BEGIN
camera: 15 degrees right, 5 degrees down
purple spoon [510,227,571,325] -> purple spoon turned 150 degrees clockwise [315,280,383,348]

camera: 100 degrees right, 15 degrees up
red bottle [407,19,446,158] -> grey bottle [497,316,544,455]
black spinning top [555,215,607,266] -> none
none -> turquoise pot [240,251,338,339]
END
BEGIN
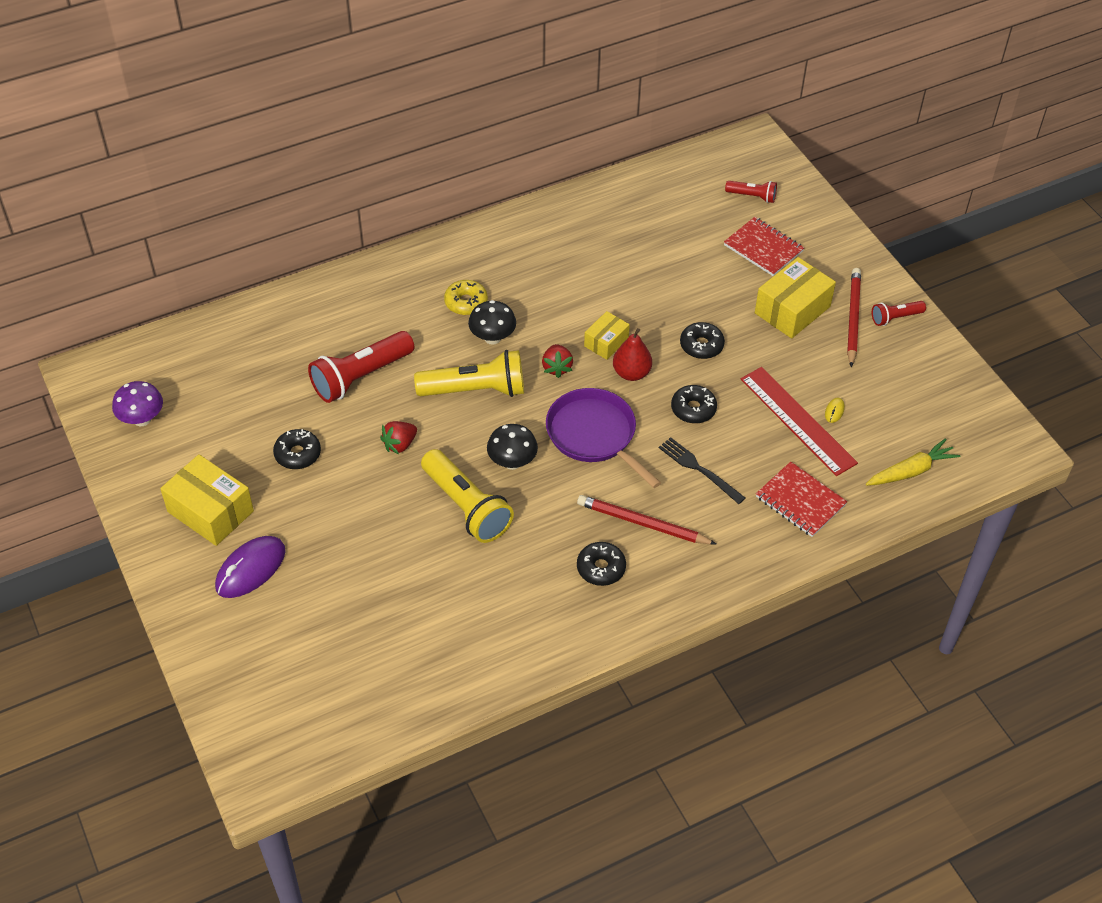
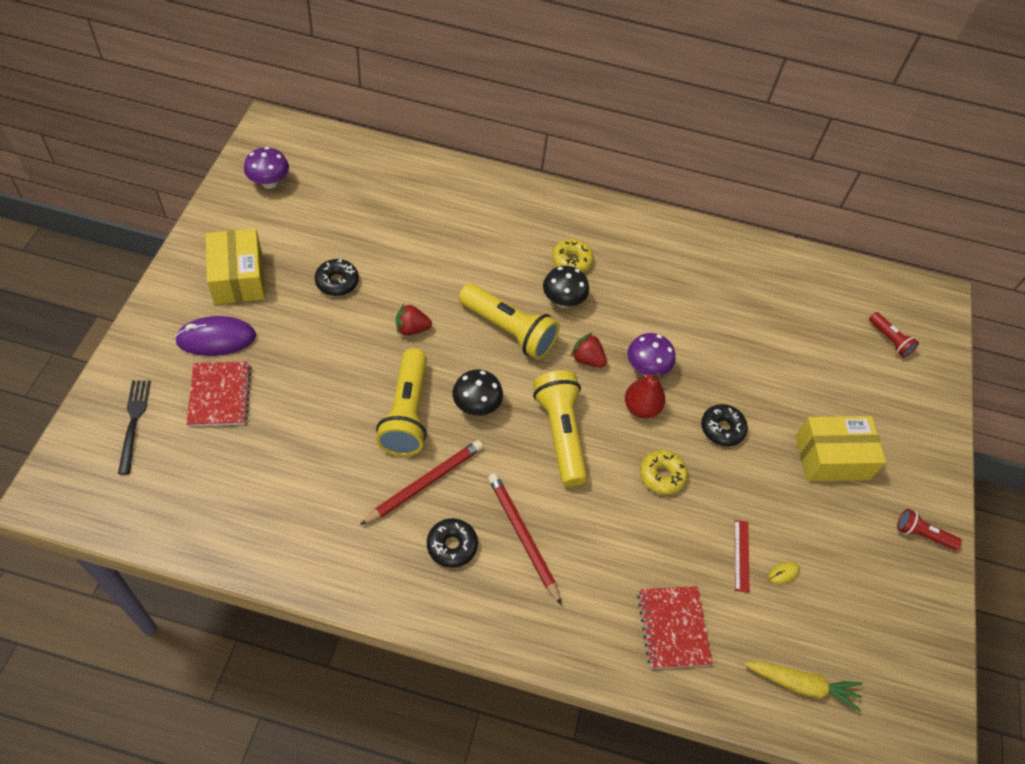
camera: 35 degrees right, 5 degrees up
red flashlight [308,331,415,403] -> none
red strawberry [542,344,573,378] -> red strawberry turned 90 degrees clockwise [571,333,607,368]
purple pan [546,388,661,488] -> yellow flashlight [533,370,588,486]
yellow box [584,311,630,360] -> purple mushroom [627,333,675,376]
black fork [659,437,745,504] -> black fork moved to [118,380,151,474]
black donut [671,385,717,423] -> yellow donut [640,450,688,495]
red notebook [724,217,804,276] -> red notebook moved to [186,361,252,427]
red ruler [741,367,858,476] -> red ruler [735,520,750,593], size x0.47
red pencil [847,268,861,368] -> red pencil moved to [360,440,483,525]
END
BEGIN
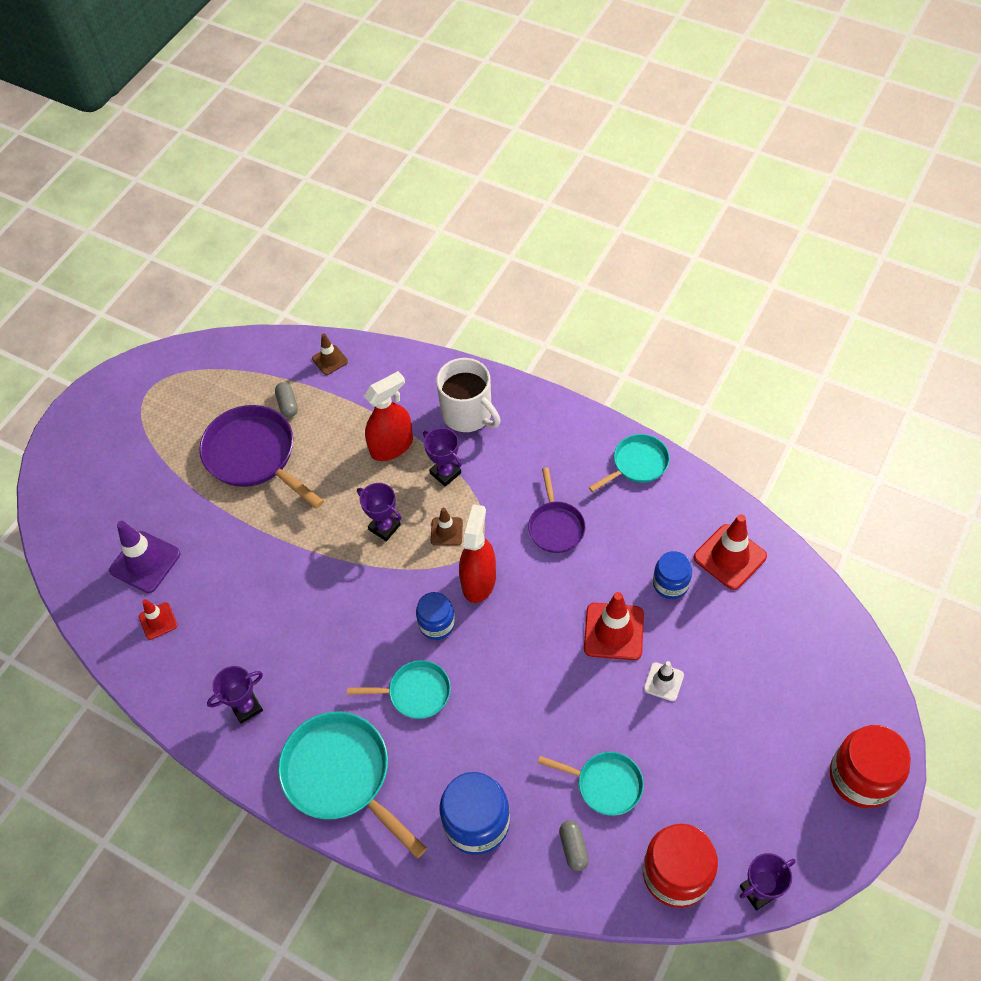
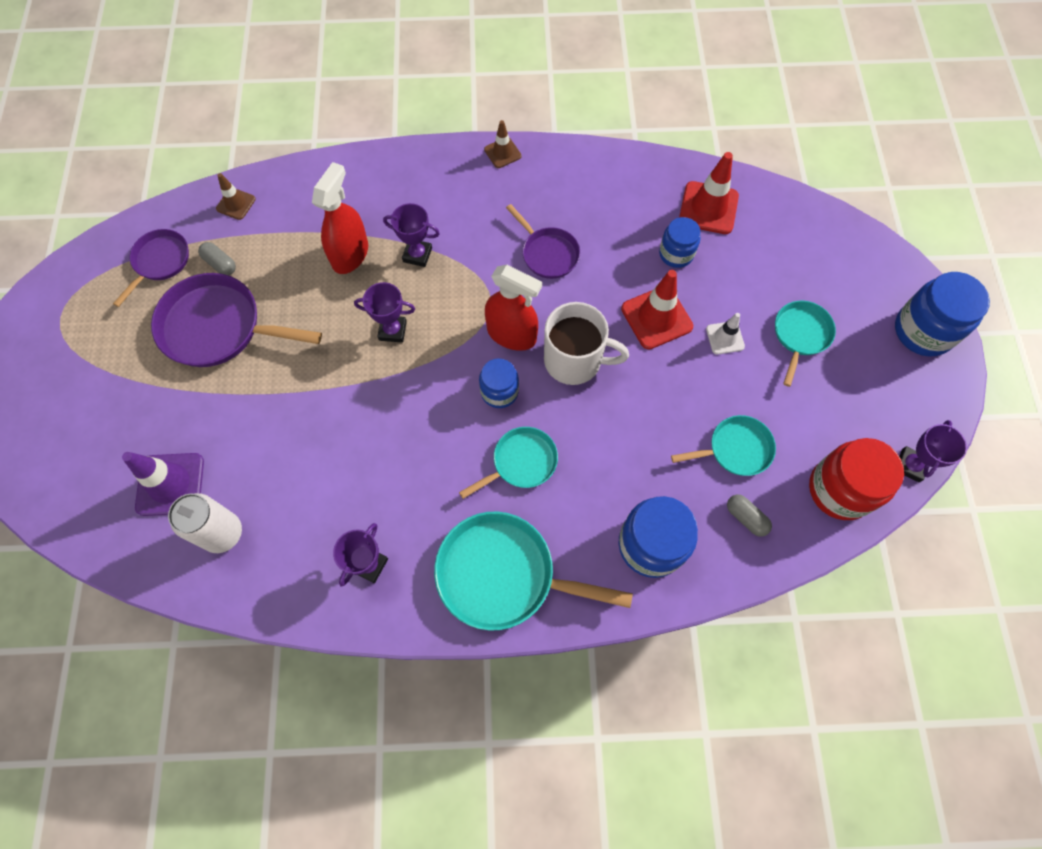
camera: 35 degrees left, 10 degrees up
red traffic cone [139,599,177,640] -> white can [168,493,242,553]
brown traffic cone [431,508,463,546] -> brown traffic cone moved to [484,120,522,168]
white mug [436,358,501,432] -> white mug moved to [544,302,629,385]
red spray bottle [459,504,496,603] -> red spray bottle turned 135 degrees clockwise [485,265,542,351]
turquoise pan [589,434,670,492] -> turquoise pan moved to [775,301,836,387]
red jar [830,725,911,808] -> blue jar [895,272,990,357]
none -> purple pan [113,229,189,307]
END
• _TASK ITEM_: Show all lines above holding "right".

• _TASK ANSWER_:
camera: 15 degrees right, 5 degrees down
camera: 100 degrees right, 15 degrees up
camera: 35 degrees right, 5 degrees up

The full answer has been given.